Exercise brief:
Report the number of lines holding "pink" in the material below, and nothing more.

Listed records:
*-*-*

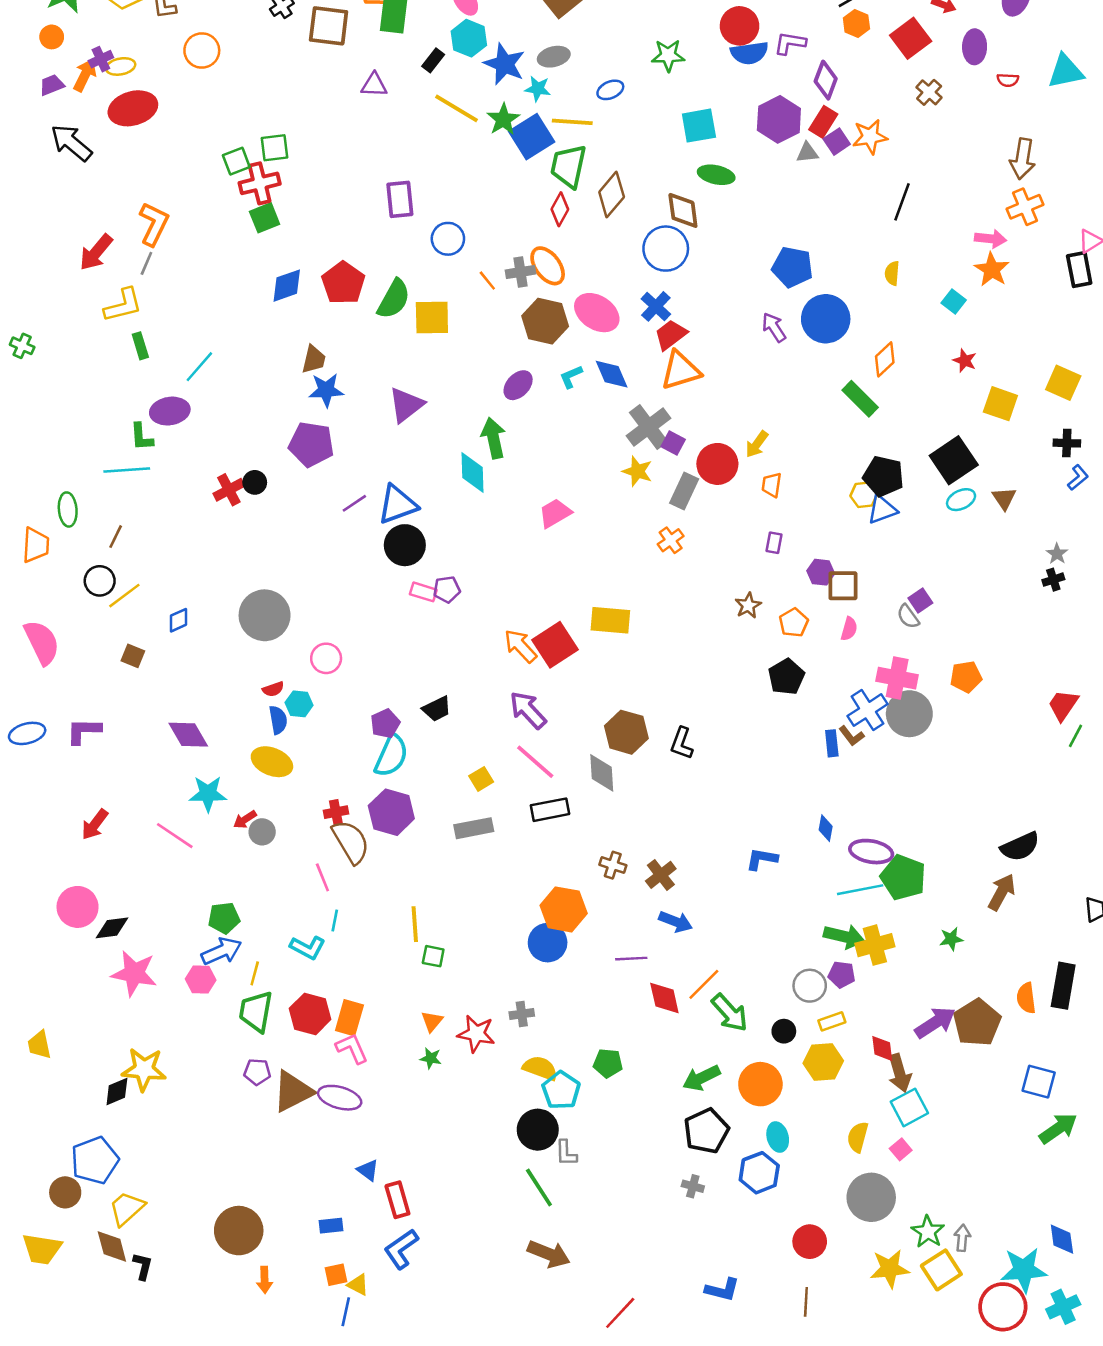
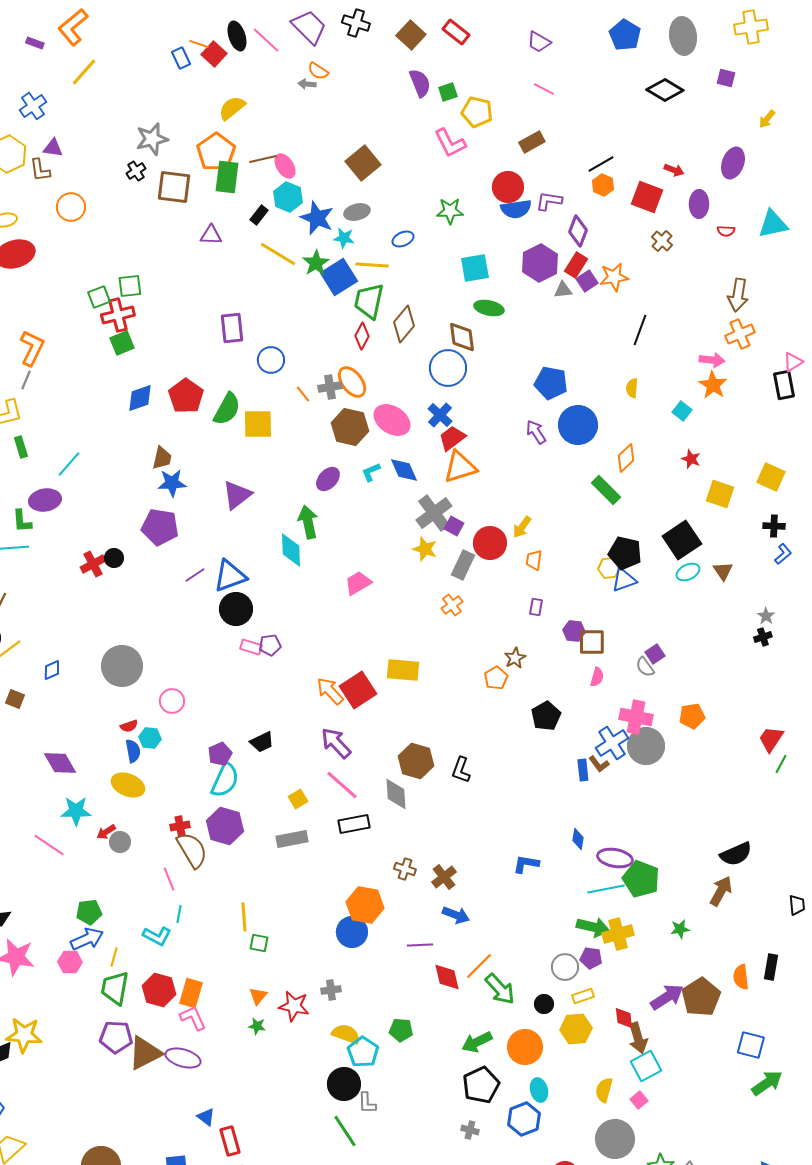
red square: (911, 38) -> (647, 197), turned -32
orange pentagon: (794, 623) -> (496, 678), moved
black rectangle: (1063, 986) -> (771, 967), size x0.7
purple pentagon: (257, 1072) -> (116, 1037), size x1.5

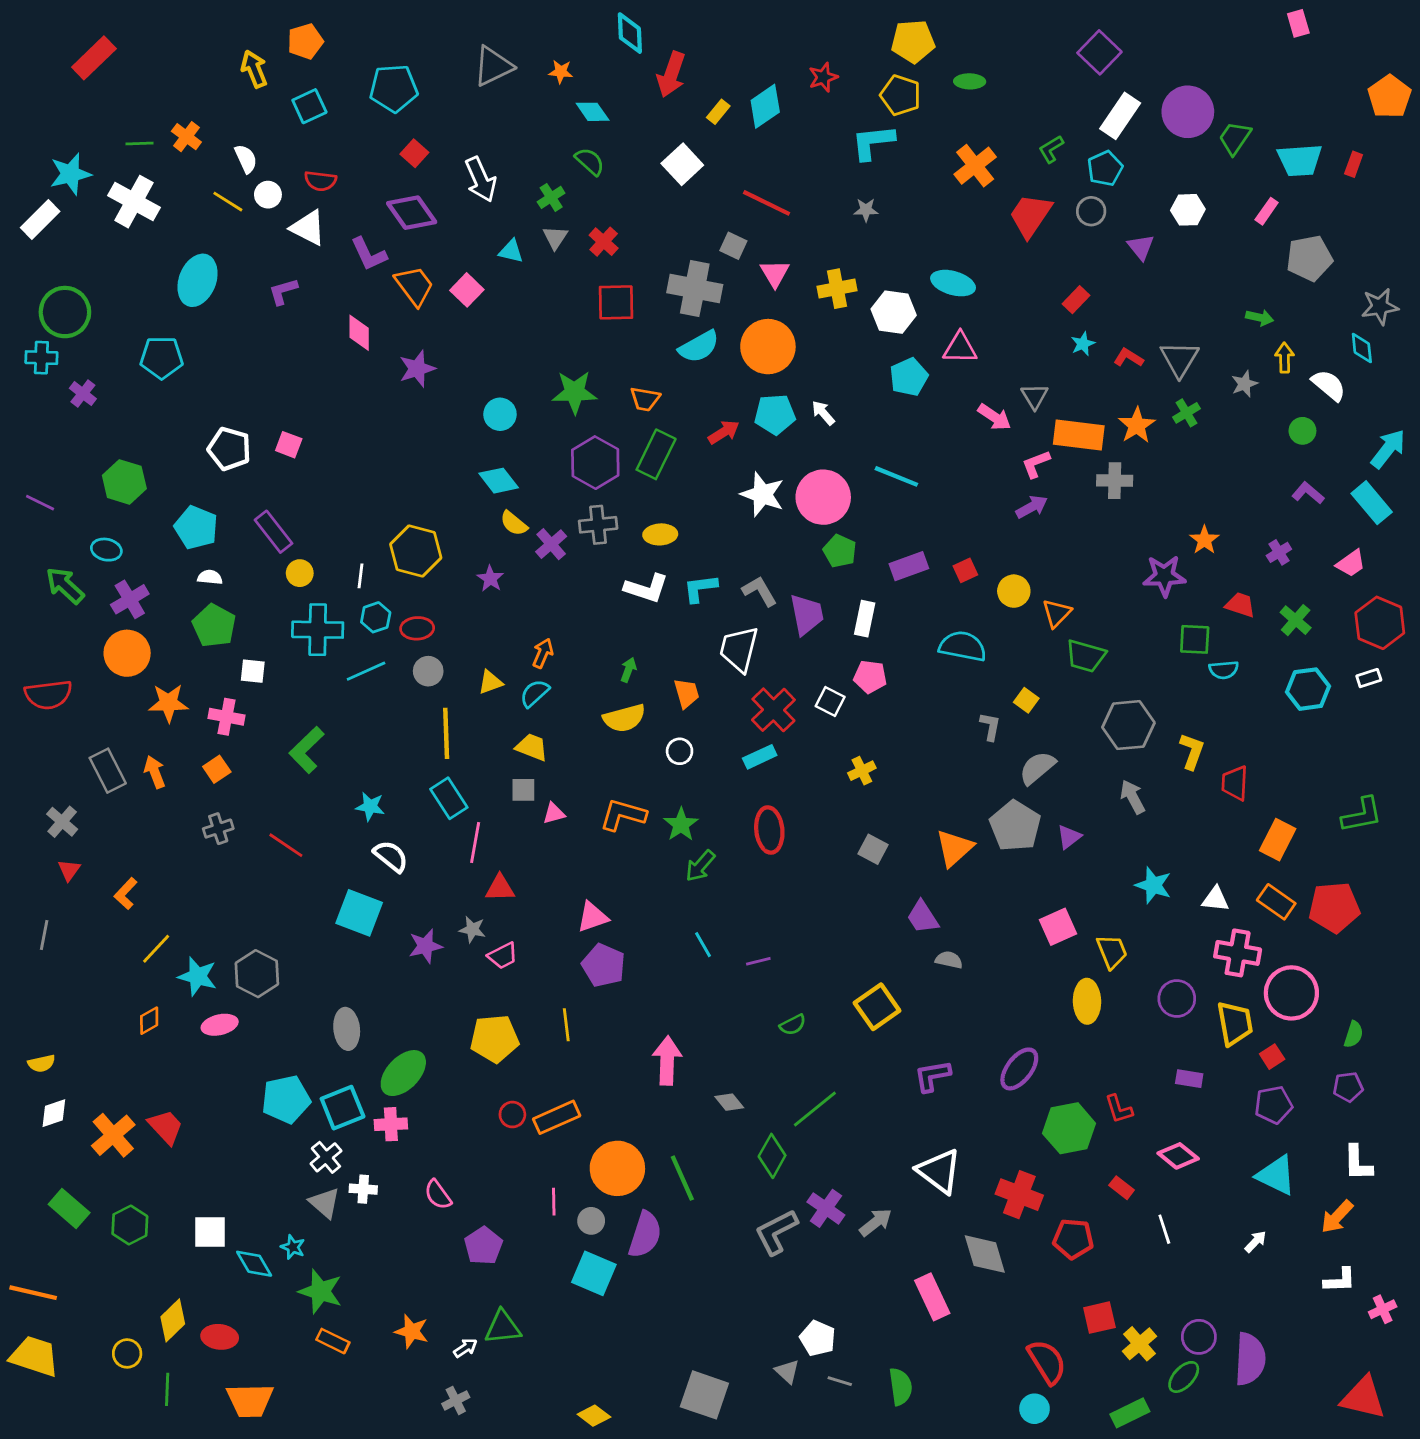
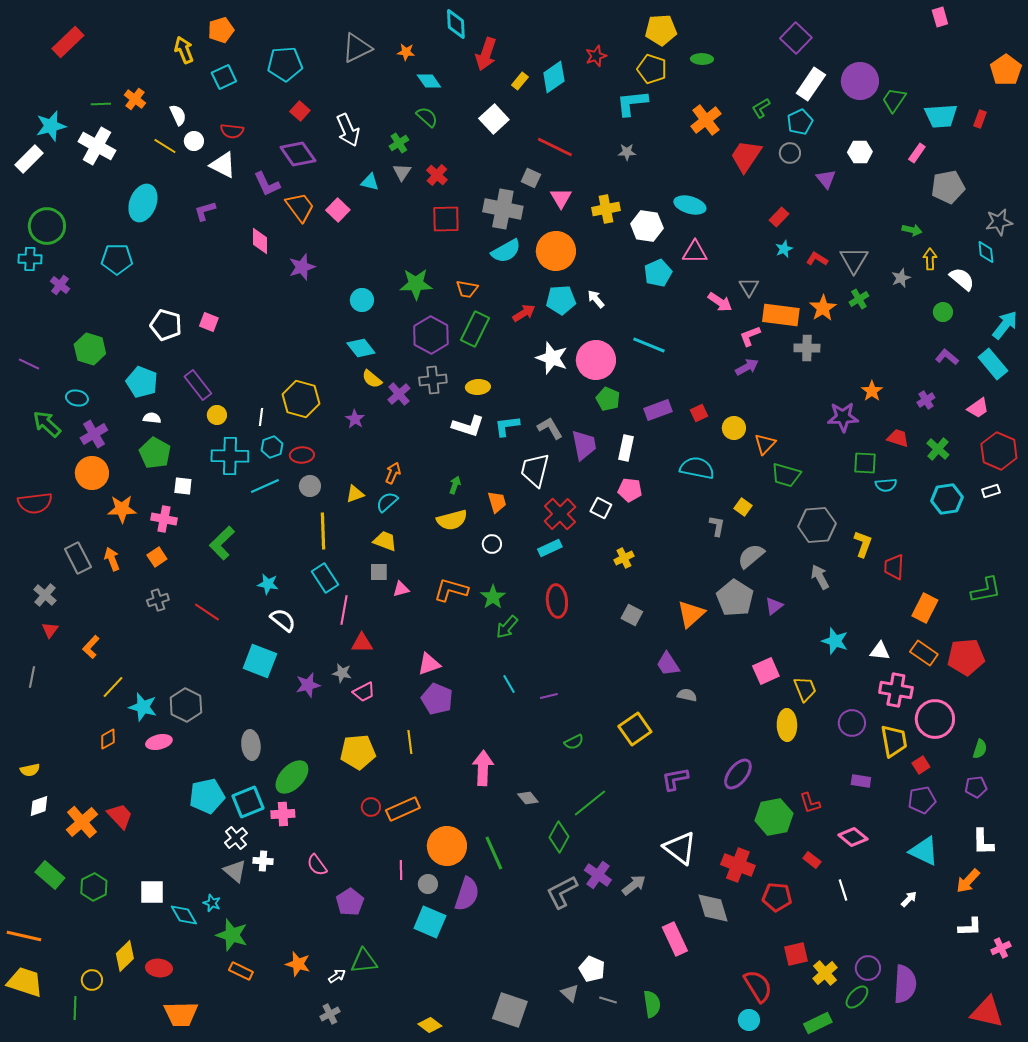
green line: (167, 1389) -> (75, 1008), moved

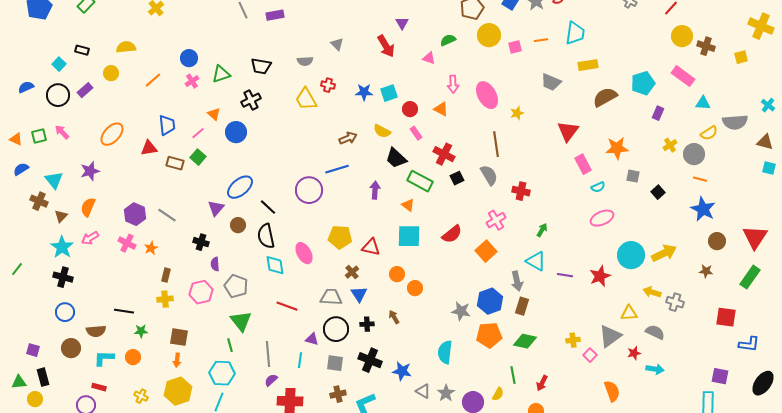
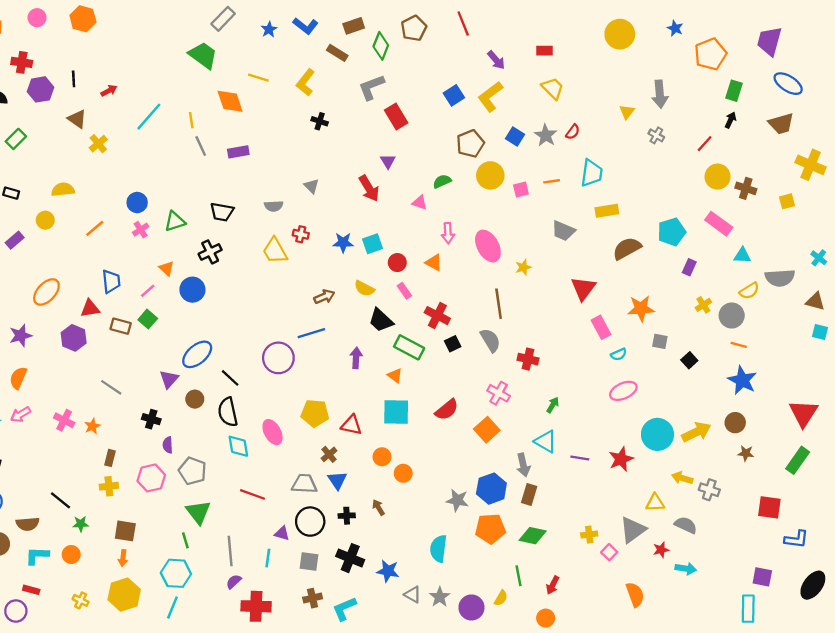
purple hexagon: (135, 214) -> (74, 338), moved
pink cross: (496, 220) -> (499, 393), turned -30
brown circle: (717, 241) -> (735, 423), moved
black line: (124, 311) -> (61, 500), turned 30

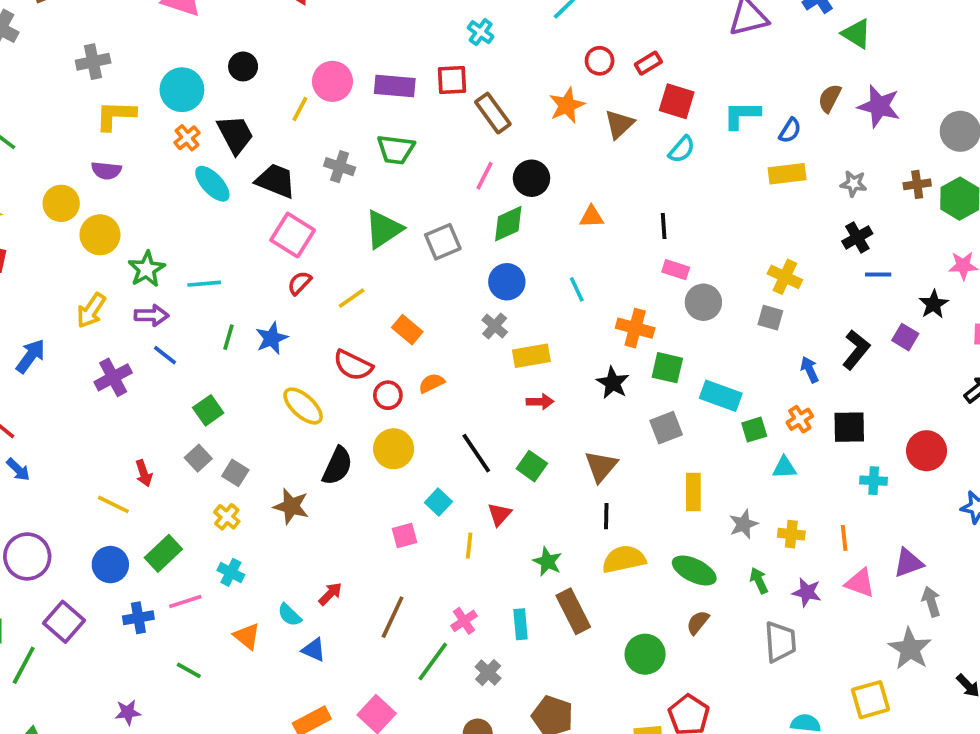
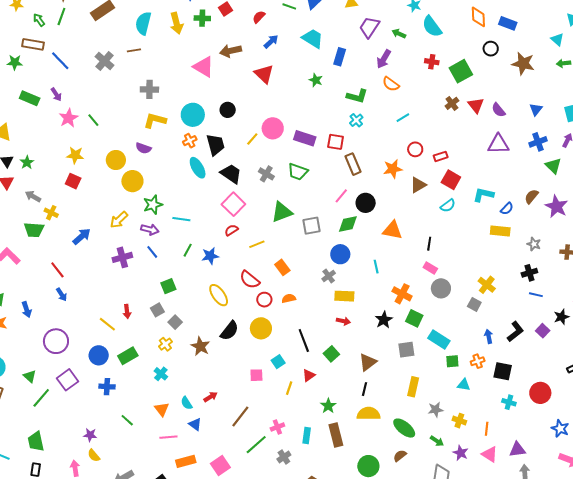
orange triangle: (592, 217) -> (393, 230), size x1.5
green arrow: (759, 581) -> (437, 441), turned 136
pink line: (185, 602) -> (168, 437), moved

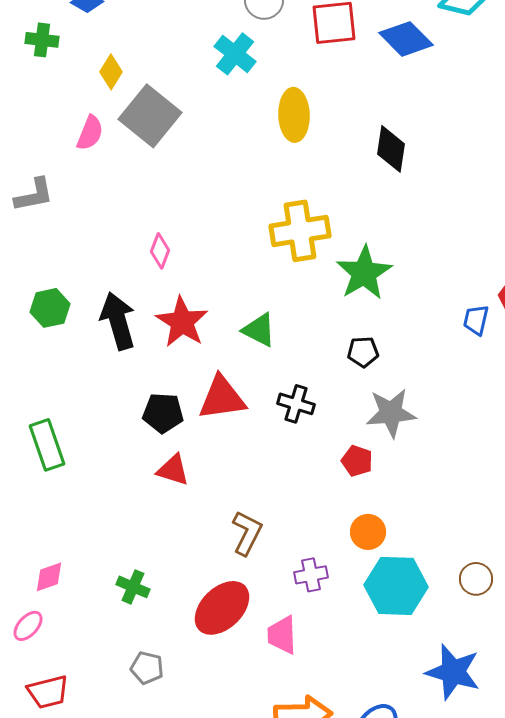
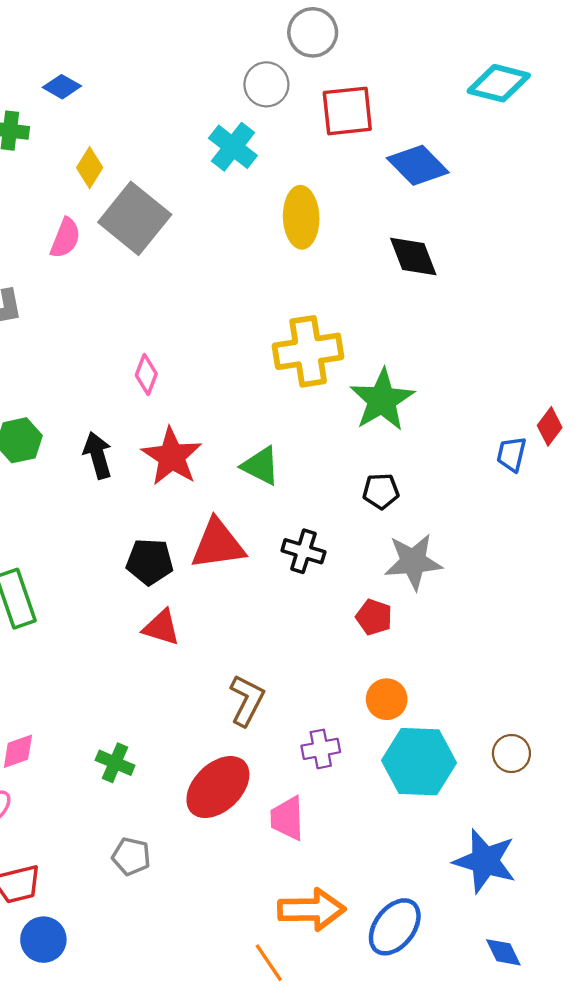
blue diamond: (406, 39) -> (418, 165), moved
black diamond: (391, 149) -> (413, 257), turned -30
black arrow: (118, 321) -> (98, 455), size x0.7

*-*-*

Expected output:
2